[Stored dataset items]
________________
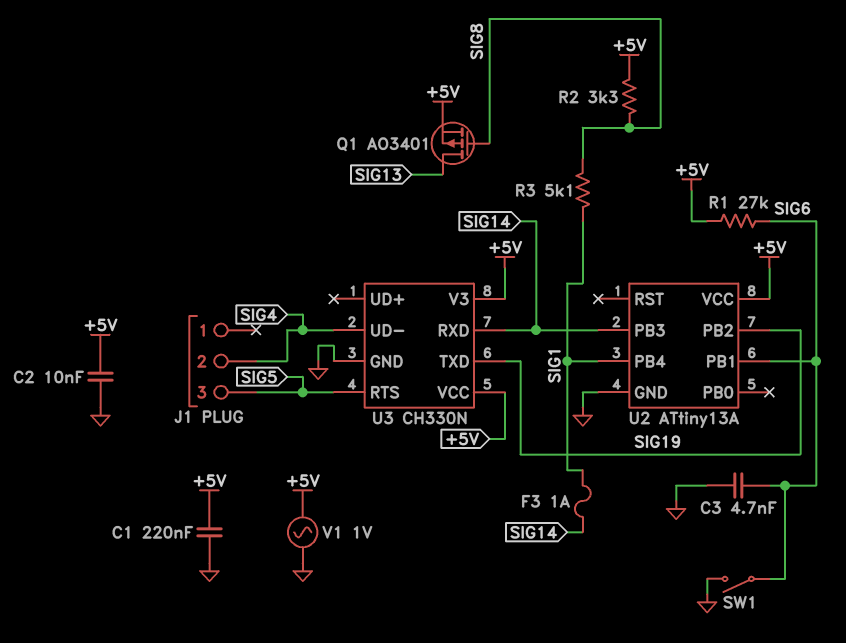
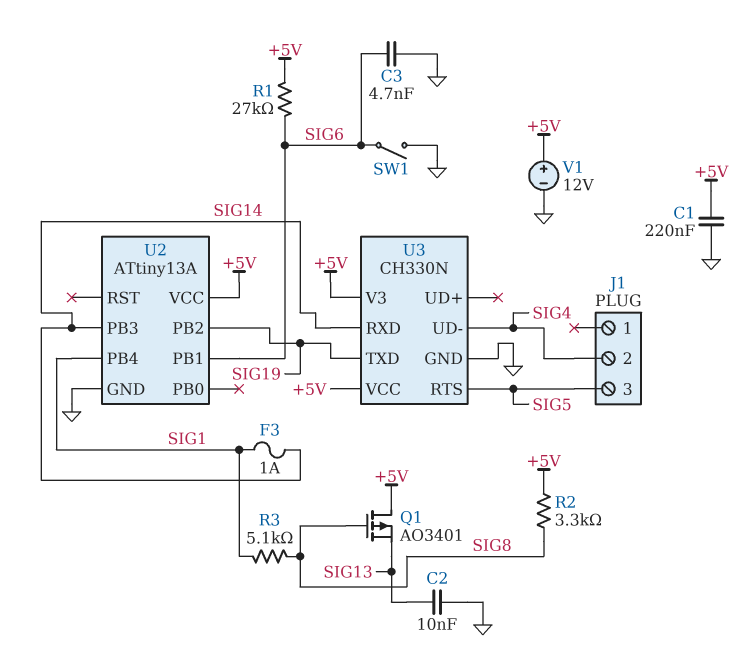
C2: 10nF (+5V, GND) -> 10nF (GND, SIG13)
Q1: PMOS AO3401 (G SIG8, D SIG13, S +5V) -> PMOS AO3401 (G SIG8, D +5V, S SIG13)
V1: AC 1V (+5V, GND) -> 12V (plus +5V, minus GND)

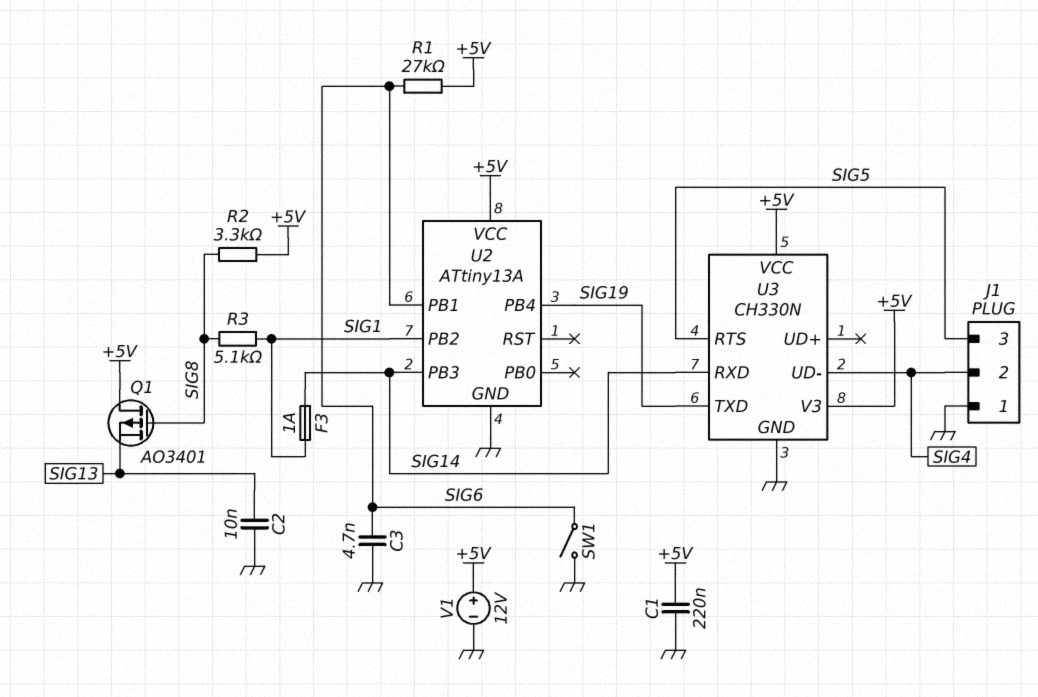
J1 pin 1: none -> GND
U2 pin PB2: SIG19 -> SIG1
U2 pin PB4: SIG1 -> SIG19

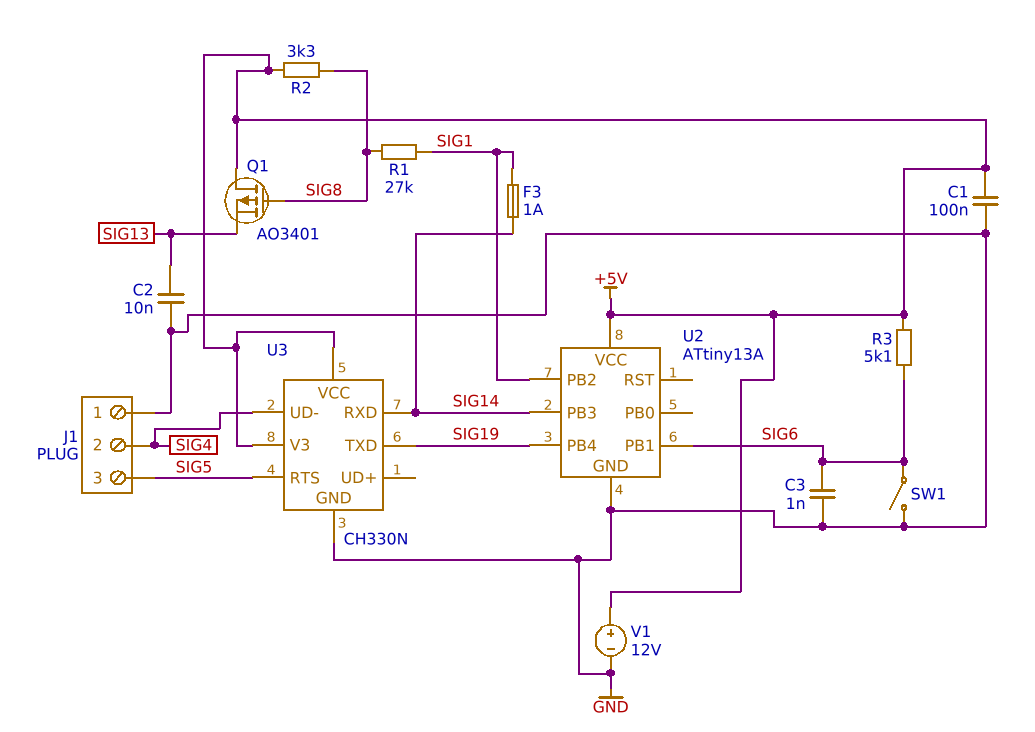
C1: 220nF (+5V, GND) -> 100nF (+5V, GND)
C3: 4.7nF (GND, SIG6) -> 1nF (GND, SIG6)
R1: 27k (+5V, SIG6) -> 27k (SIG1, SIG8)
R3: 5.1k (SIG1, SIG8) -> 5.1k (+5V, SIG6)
________________
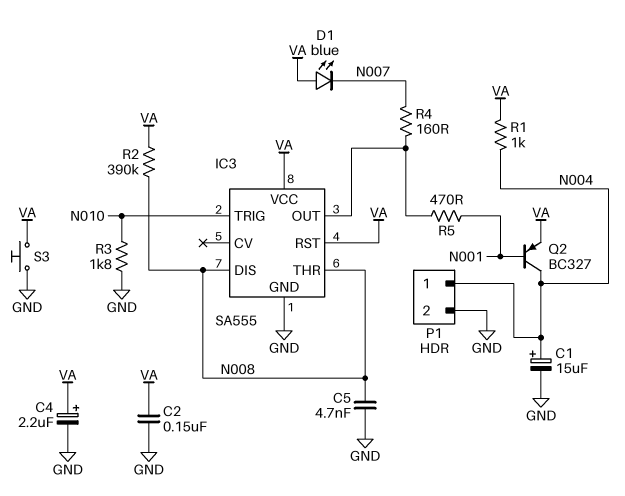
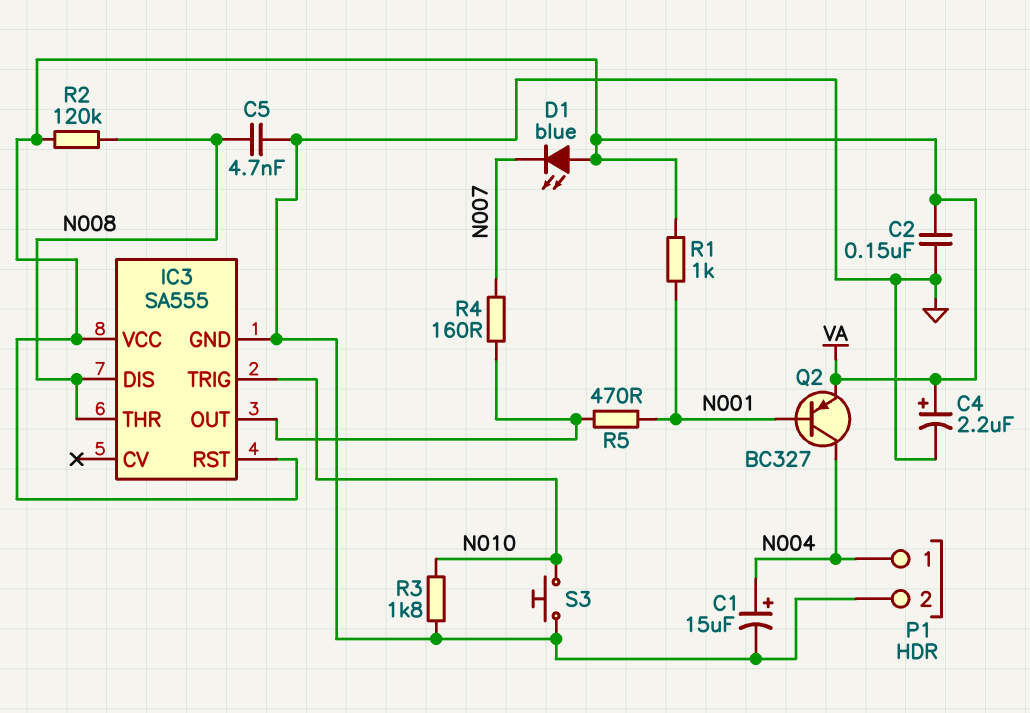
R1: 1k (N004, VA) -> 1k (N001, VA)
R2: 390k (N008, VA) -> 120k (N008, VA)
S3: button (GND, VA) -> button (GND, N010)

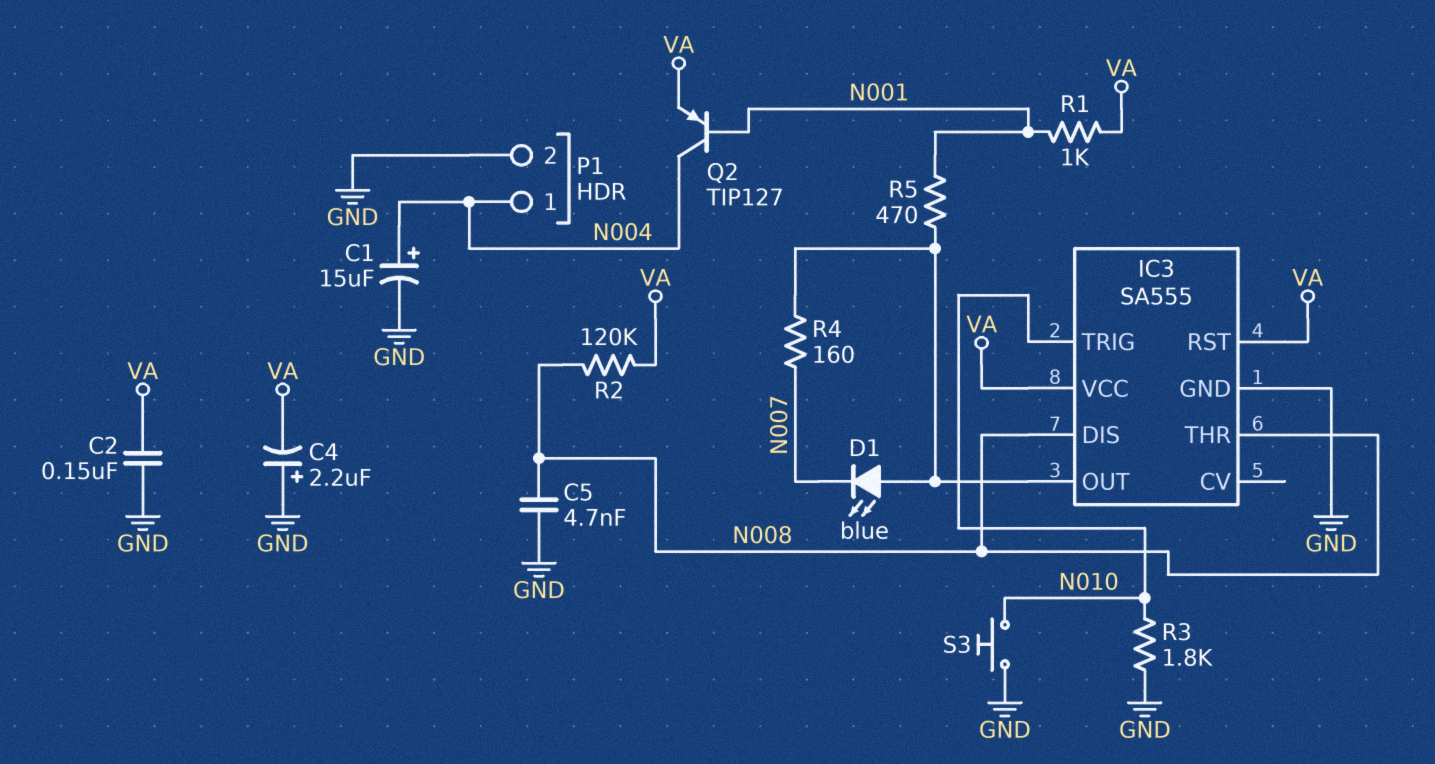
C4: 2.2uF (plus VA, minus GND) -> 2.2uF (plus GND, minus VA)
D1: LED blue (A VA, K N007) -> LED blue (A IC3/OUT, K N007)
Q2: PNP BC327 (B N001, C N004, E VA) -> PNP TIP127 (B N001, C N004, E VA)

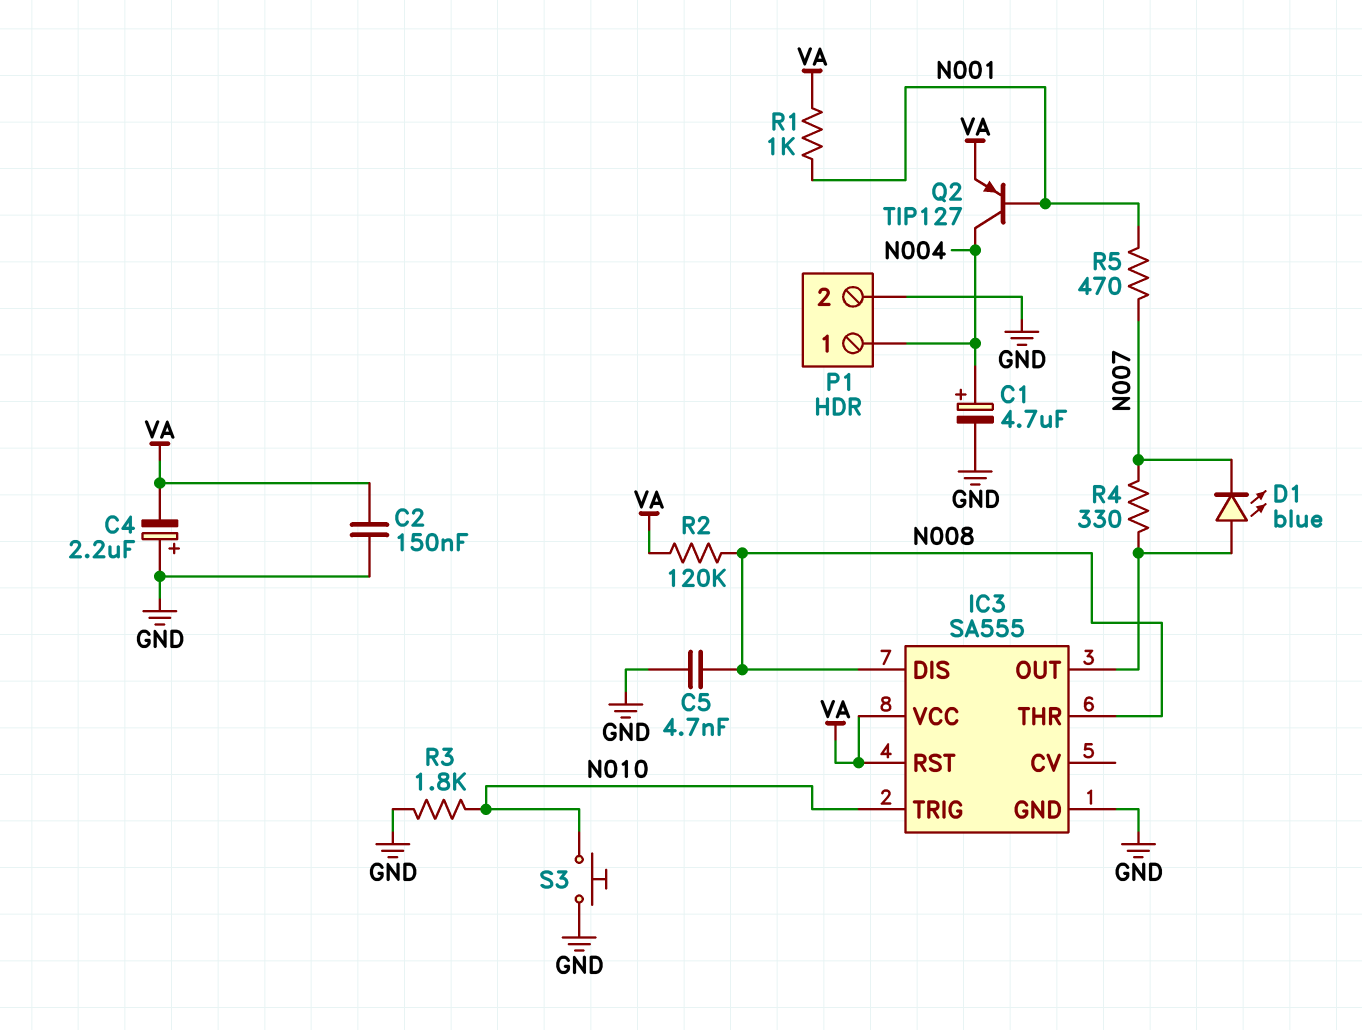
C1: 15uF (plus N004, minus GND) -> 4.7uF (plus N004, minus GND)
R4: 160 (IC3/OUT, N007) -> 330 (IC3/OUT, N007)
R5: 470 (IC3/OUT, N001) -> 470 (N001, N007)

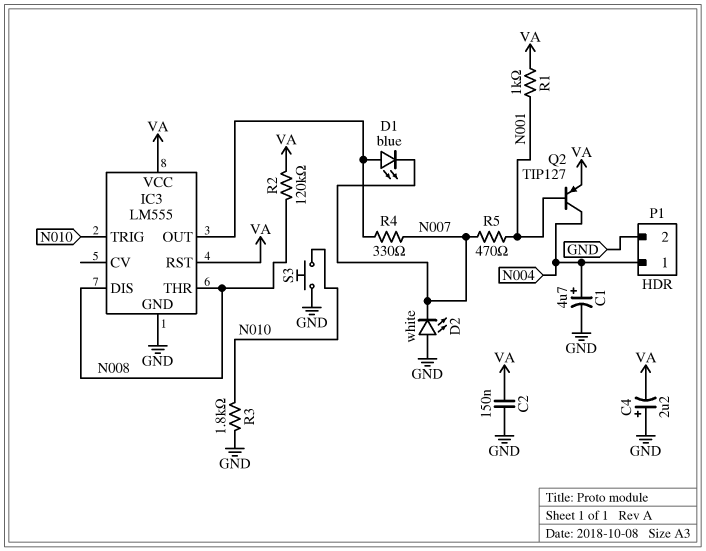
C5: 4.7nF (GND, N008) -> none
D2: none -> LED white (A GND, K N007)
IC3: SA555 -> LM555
________________
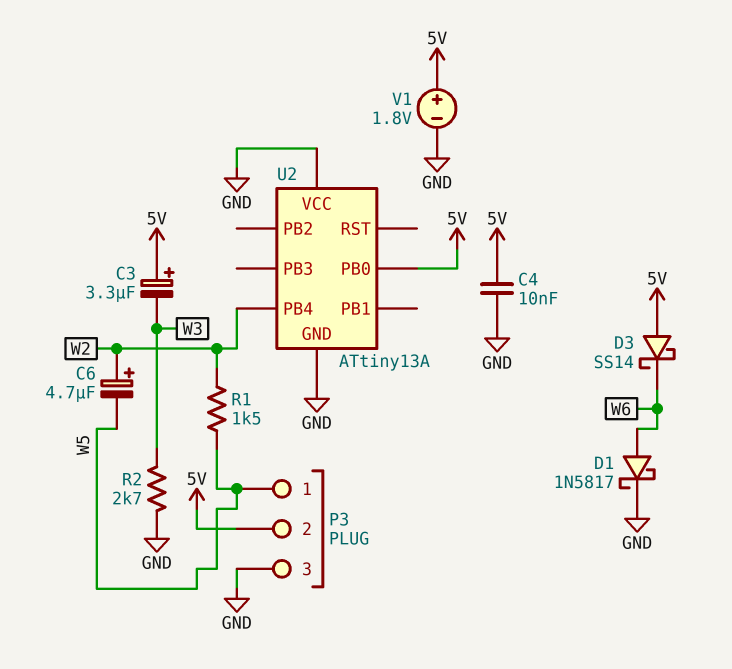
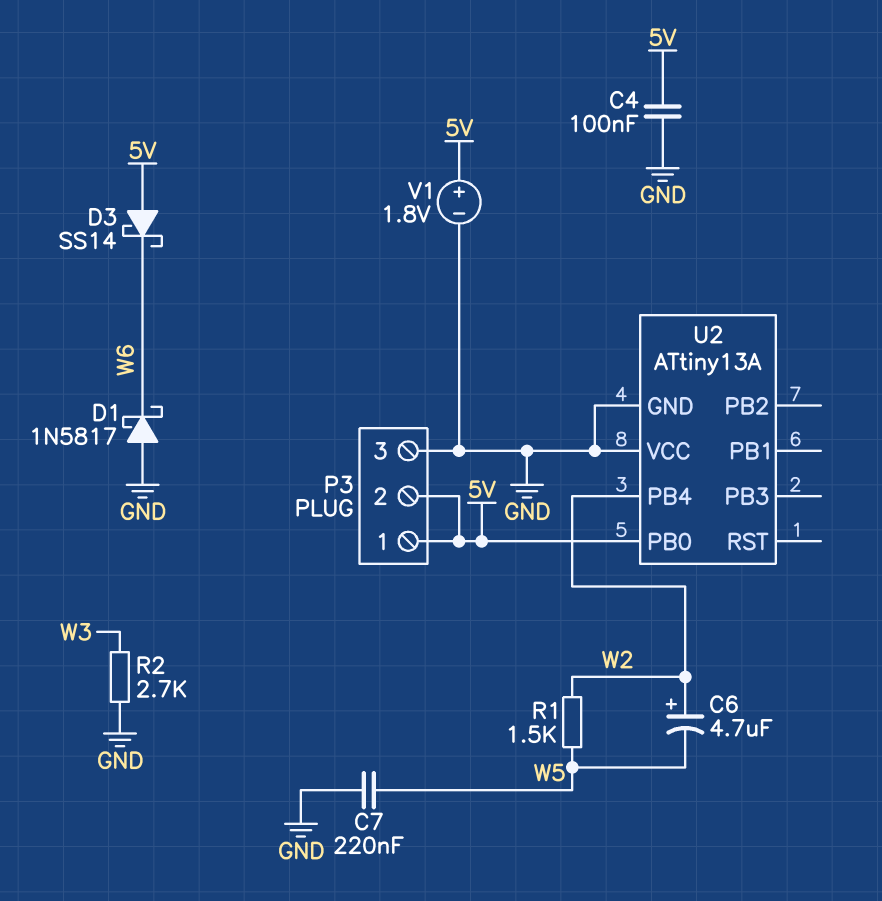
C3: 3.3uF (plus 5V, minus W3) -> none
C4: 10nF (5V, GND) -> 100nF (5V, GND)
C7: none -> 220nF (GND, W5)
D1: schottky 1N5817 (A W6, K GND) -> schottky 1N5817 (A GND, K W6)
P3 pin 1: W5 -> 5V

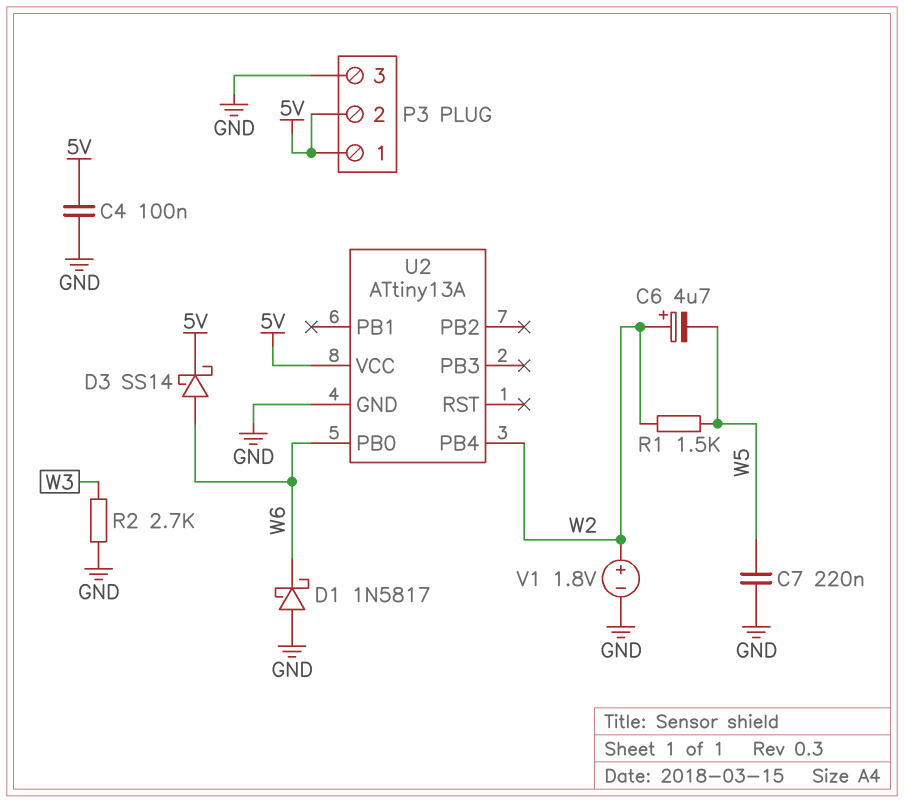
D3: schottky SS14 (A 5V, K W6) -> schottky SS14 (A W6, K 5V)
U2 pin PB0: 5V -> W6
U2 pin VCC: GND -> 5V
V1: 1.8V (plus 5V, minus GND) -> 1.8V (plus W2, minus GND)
________________
• **Task prompt**: In the entries above, find the line that contains "C2: 10nF (+5V, GND) -> 10nF (GND, SIG13)" and the line that contains "R3: 5.1k (SIG1, SIG8) -> 5.1k (+5V, SIG6)". Reproduce exactly those two lines and every line between them, but not the pictures.

• **Output of the exercise**:
C2: 10nF (+5V, GND) -> 10nF (GND, SIG13)
Q1: PMOS AO3401 (G SIG8, D SIG13, S +5V) -> PMOS AO3401 (G SIG8, D +5V, S SIG13)
V1: AC 1V (+5V, GND) -> 12V (plus +5V, minus GND)

J1 pin 1: none -> GND
U2 pin PB2: SIG19 -> SIG1
U2 pin PB4: SIG1 -> SIG19

C1: 220nF (+5V, GND) -> 100nF (+5V, GND)
C3: 4.7nF (GND, SIG6) -> 1nF (GND, SIG6)
R1: 27k (+5V, SIG6) -> 27k (SIG1, SIG8)
R3: 5.1k (SIG1, SIG8) -> 5.1k (+5V, SIG6)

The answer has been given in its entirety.